_Exercise details_.
Output each record below exactly, leaving any picture out of the copy.

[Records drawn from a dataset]
──────────

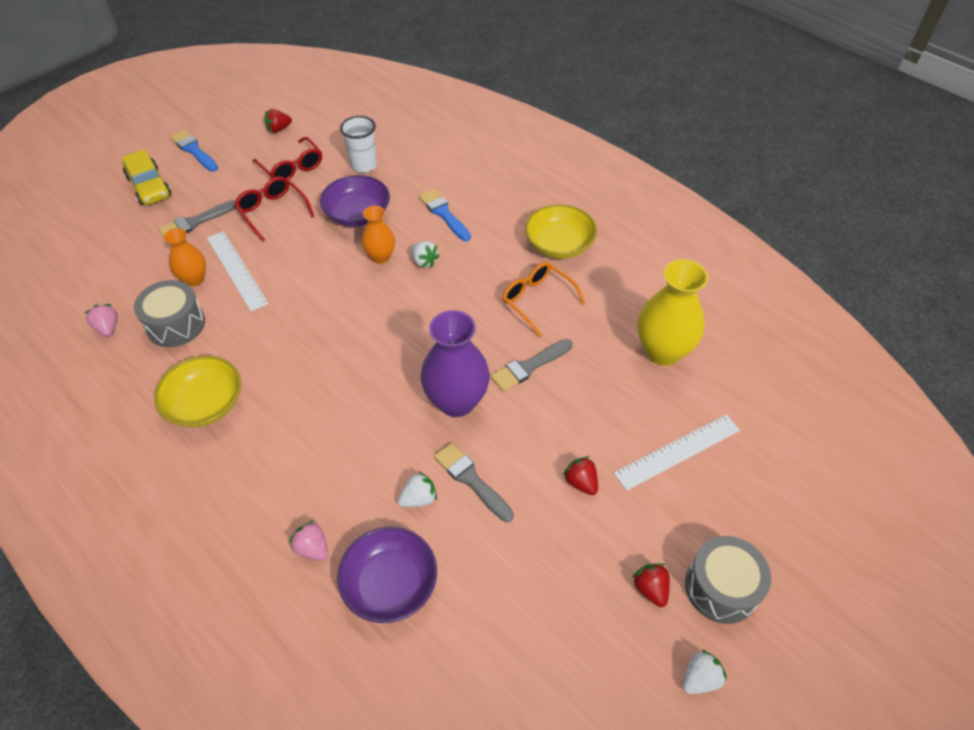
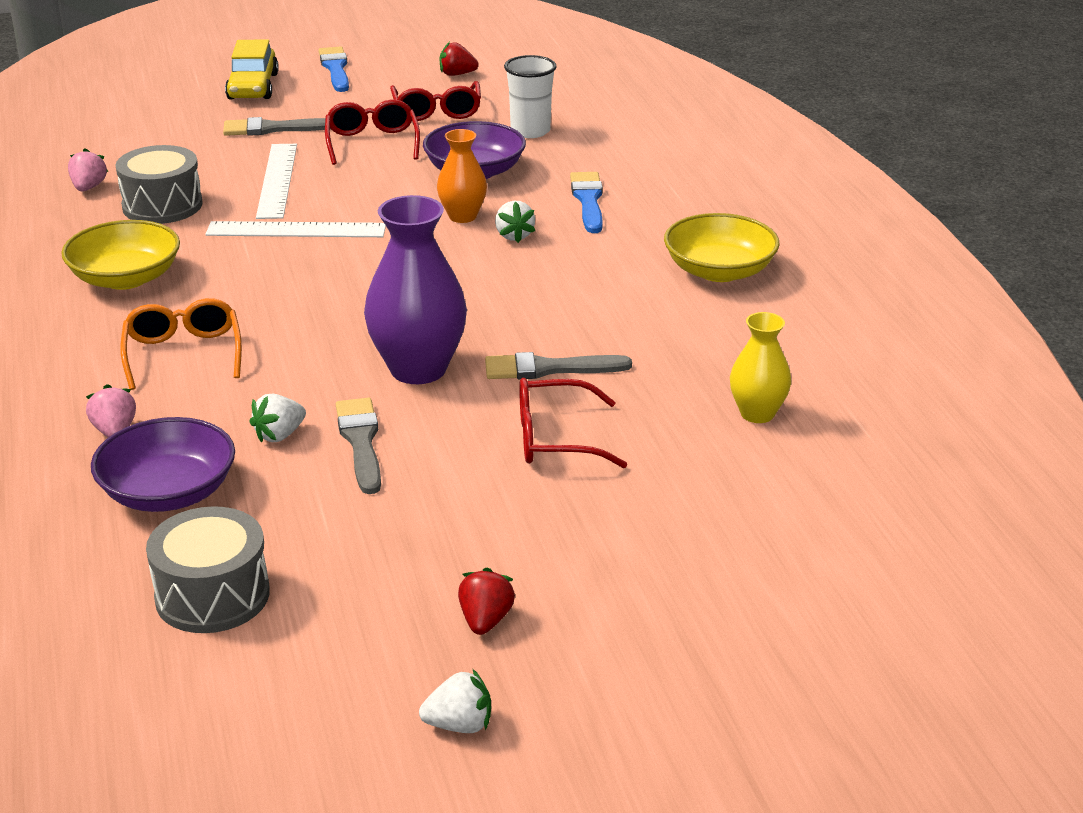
camera: 30 degrees right, 20 degrees down
(194, 279) = (222, 175): orange vase -> none
(418, 498) = (279, 435): white strawberry -> white strawberry turned 135 degrees clockwise
(537, 300) = (628, 313): orange glasses -> orange glasses (183, 353)
(575, 423) = (554, 439): none -> red glasses
(581, 482) = (500, 493): red strawberry -> none
(662, 351) = (757, 413): yellow vase -> yellow vase, size x0.58
(677, 451) = (670, 512): white ruler -> white ruler (296, 230)
(721, 587) = (586, 658): grey drum -> grey drum (212, 595)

──────────

_Reply_.
camera: 30 degrees right, 20 degrees down
(194, 279) = (222, 175): orange vase -> none
(418, 498) = (279, 435): white strawberry -> white strawberry turned 135 degrees clockwise
(537, 300) = (628, 313): orange glasses -> orange glasses (183, 353)
(575, 423) = (554, 439): none -> red glasses
(581, 482) = (500, 493): red strawberry -> none
(662, 351) = (757, 413): yellow vase -> yellow vase, size x0.58
(677, 451) = (670, 512): white ruler -> white ruler (296, 230)
(721, 587) = (586, 658): grey drum -> grey drum (212, 595)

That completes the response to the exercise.